Given data
*** Block opens ***
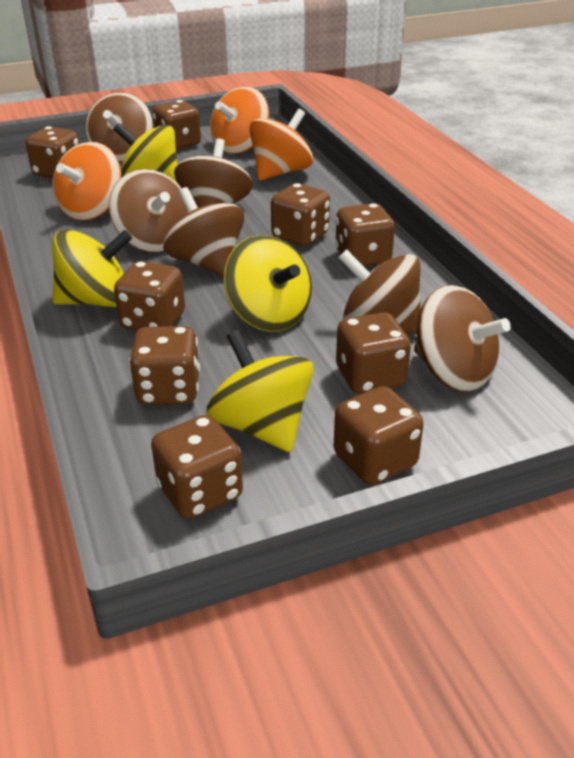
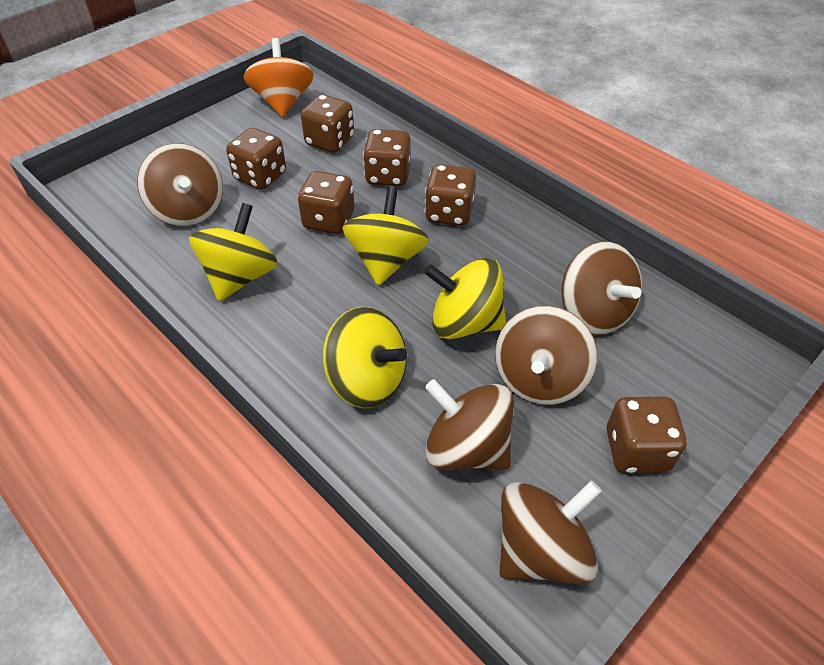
brown dice: 9 -> 6
brown spinning top: 6 -> 5
orange spinning top: 3 -> 1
*** Block closes ***
Without the pictures, transcribe the listing above exactly.

Answer to this problem
brown dice: 9 -> 6
brown spinning top: 6 -> 5
orange spinning top: 3 -> 1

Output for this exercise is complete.